DATA SUPPLIED
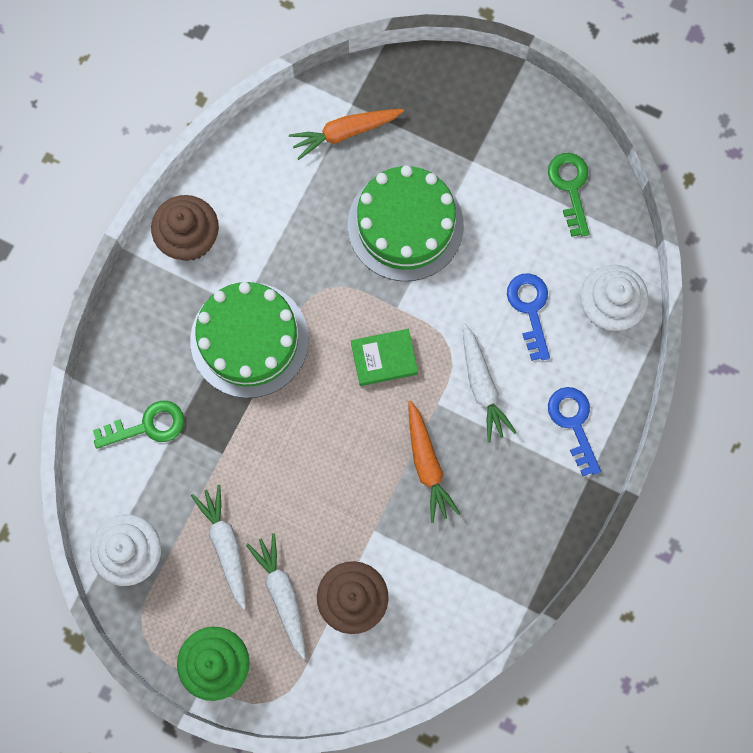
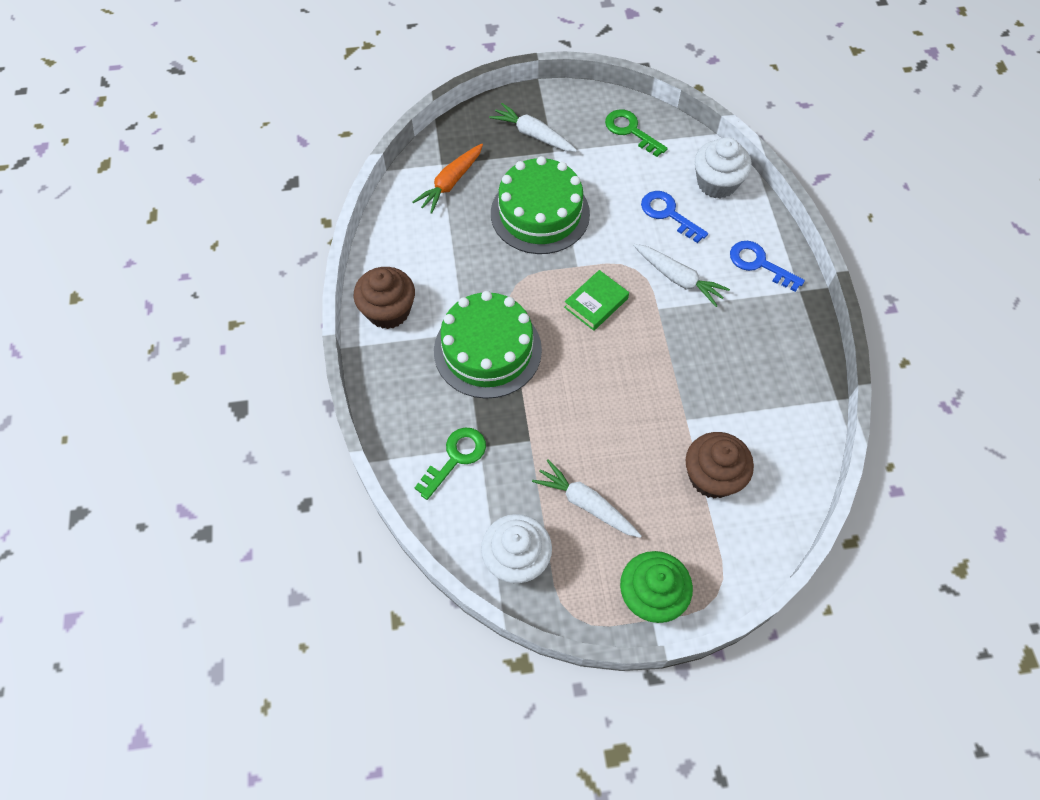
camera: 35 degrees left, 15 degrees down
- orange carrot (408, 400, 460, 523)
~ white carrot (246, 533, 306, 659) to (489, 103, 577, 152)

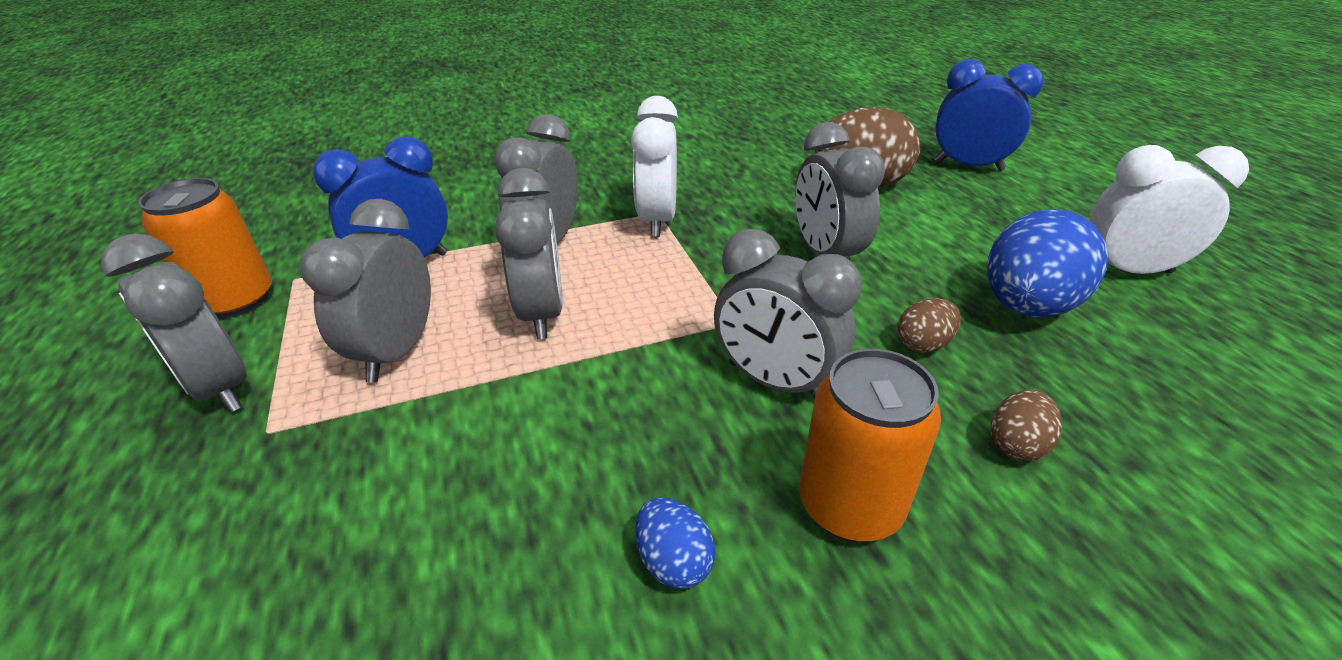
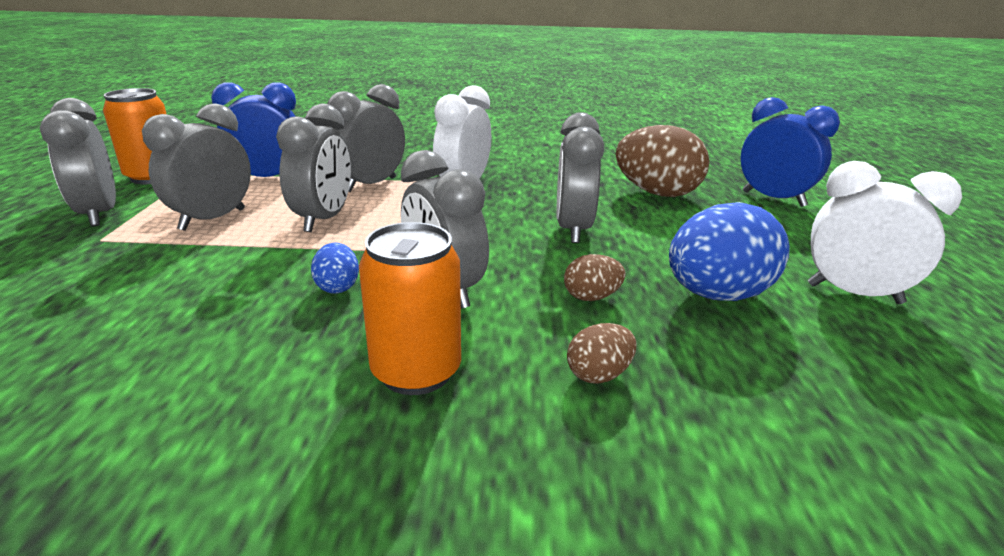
camera: 20 degrees right, 10 degrees down
~ blue egg (636, 497, 716, 589) to (311, 243, 359, 294)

YOUR GOAL
For this exercise, please reproduce the records above exactly and drop the images.

REPLY
camera: 35 degrees left, 15 degrees down
- orange carrot (408, 400, 460, 523)
~ white carrot (246, 533, 306, 659) to (489, 103, 577, 152)

camera: 20 degrees right, 10 degrees down
~ blue egg (636, 497, 716, 589) to (311, 243, 359, 294)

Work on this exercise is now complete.